Dataset content section start
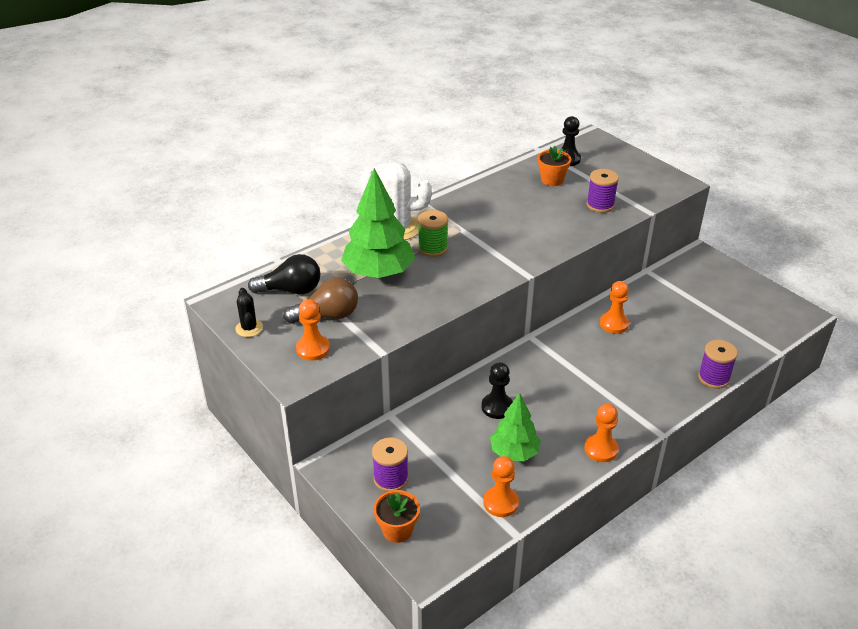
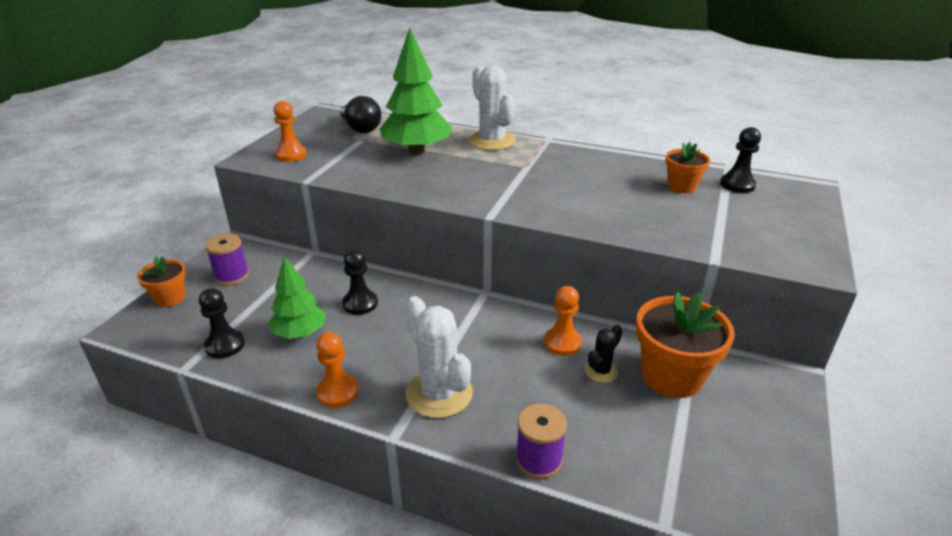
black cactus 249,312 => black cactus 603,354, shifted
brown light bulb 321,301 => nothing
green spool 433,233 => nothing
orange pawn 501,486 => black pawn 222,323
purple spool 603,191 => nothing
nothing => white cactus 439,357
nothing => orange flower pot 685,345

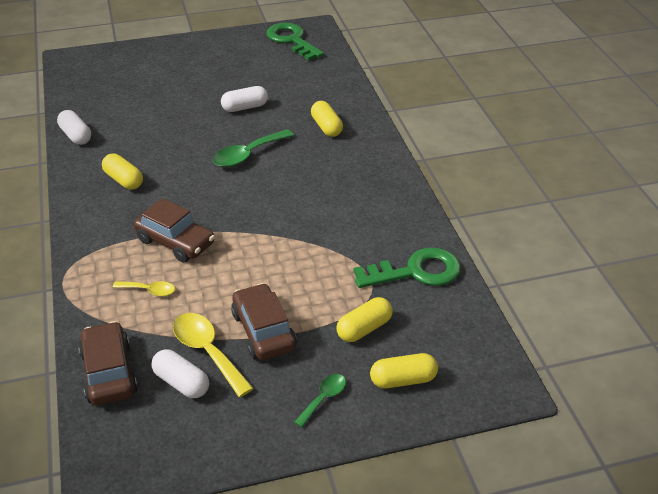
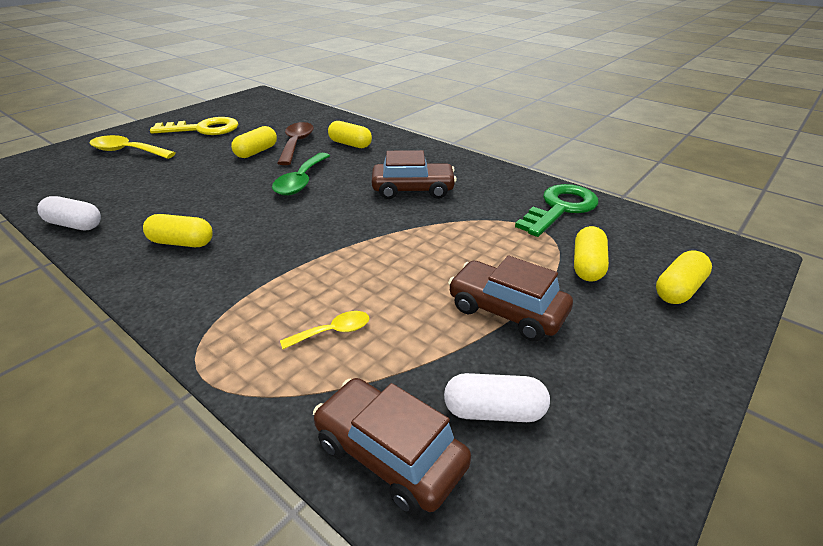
brown car 174,230 => brown car 414,174, shifted
yellow spoon 213,355 => yellow spoon 132,147, shifted
white capsule 244,99 => yellow capsule 254,142
green key 295,42 => nothing
green spoon 320,400 => nothing
nothing => yellow key 194,126
nothing => brown spoon 295,143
Dataset content section end
▶ _Work task_: Search the entries for the word "white", then gather every line that has it.

▶ _Result for this task_:
nothing => white cactus 439,357
white capsule 244,99 => yellow capsule 254,142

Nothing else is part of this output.